Work to do: Retype the lines below as they appear, leaving out the pictures.

Provided records:
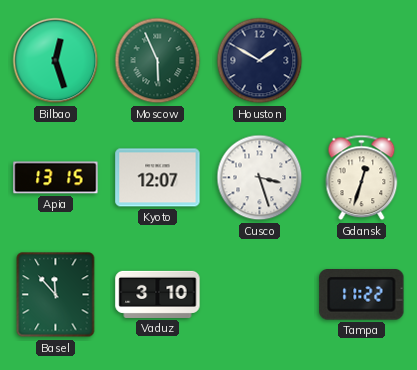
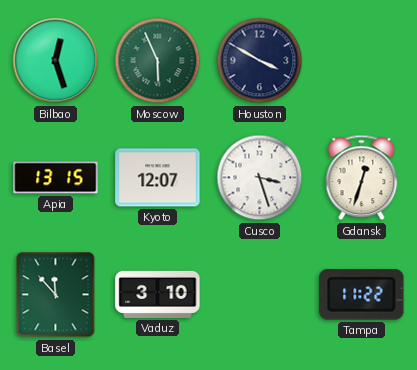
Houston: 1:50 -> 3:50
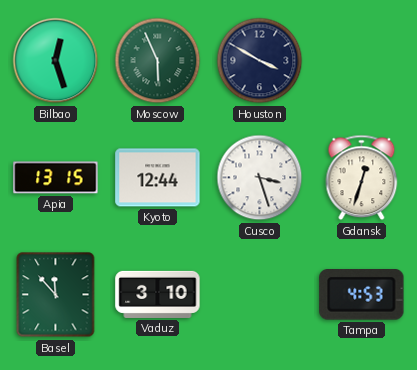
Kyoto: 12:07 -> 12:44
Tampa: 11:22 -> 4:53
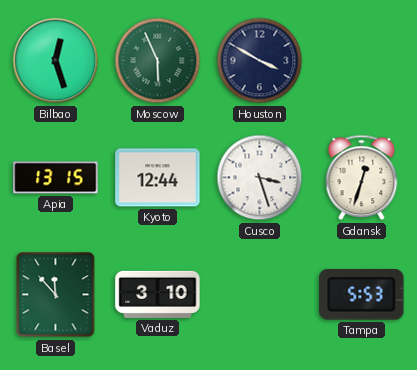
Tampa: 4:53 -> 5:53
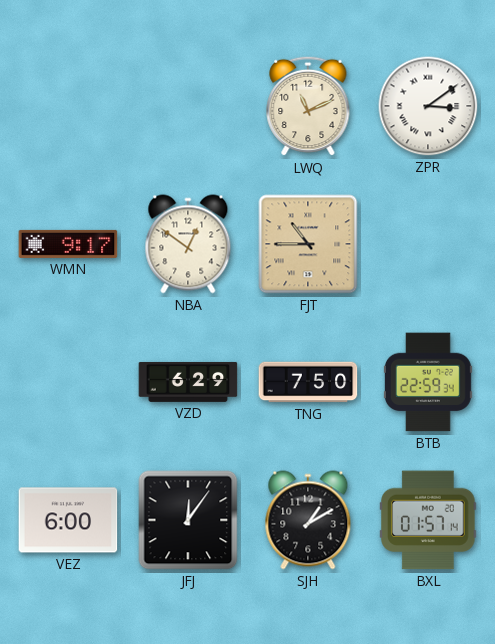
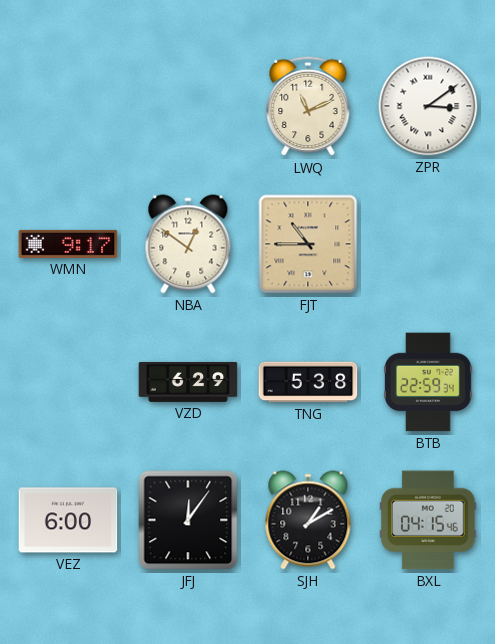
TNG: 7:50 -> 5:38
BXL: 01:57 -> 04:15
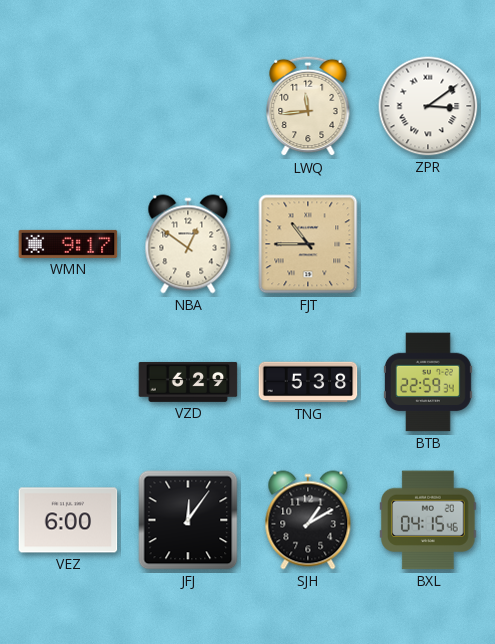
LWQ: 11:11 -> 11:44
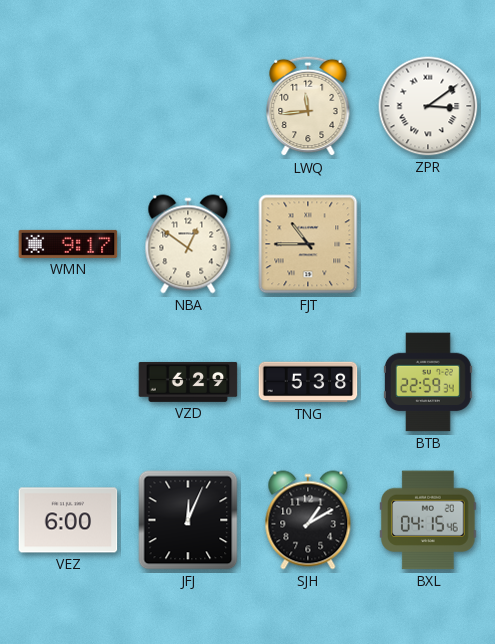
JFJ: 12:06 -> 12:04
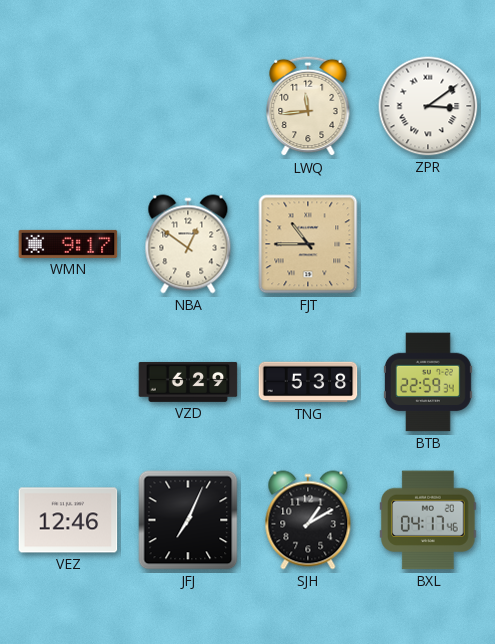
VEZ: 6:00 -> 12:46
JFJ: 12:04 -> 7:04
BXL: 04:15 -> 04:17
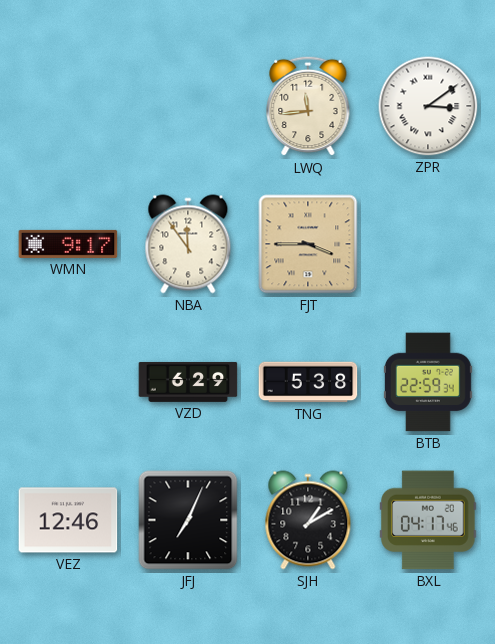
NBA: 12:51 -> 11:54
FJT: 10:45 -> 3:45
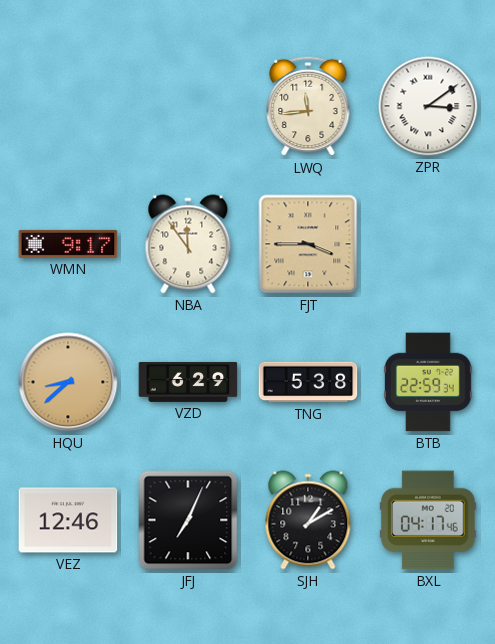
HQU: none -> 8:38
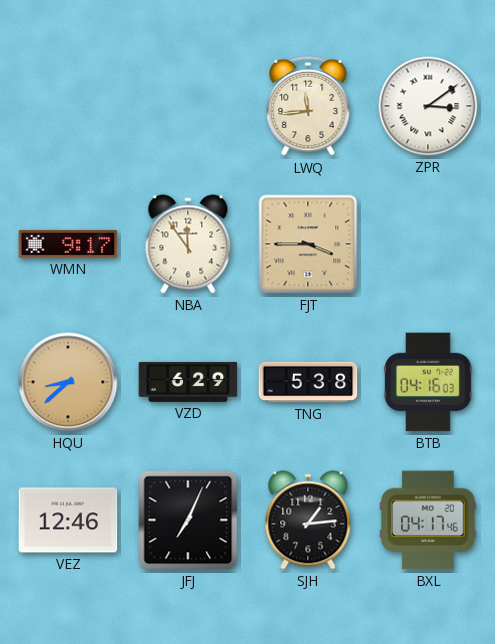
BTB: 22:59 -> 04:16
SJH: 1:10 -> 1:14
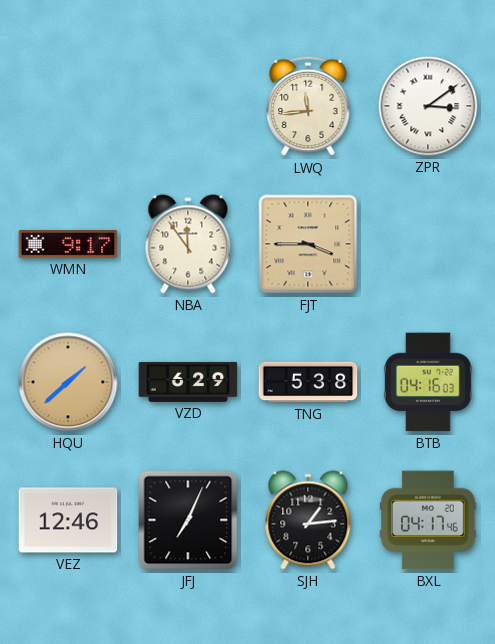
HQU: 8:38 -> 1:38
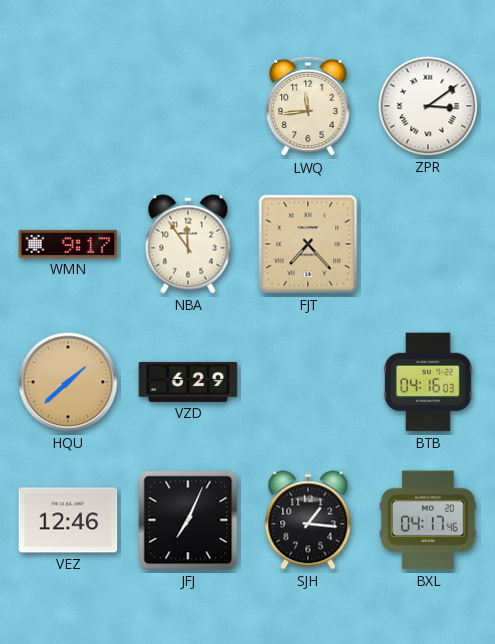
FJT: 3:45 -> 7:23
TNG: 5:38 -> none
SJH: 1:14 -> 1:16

Response:
Houston: 1:50 -> 3:50
Kyoto: 12:07 -> 12:44
Tampa: 11:22 -> 4:53
Tampa: 4:53 -> 5:53
TNG: 7:50 -> 5:38
BXL: 01:57 -> 04:15
LWQ: 11:11 -> 11:44
JFJ: 12:06 -> 12:04
VEZ: 6:00 -> 12:46
JFJ: 12:04 -> 7:04
BXL: 04:15 -> 04:17
NBA: 12:51 -> 11:54
FJT: 10:45 -> 3:45
HQU: none -> 8:38
BTB: 22:59 -> 04:16
SJH: 1:10 -> 1:14
HQU: 8:38 -> 1:38
FJT: 3:45 -> 7:23
TNG: 5:38 -> none
SJH: 1:14 -> 1:16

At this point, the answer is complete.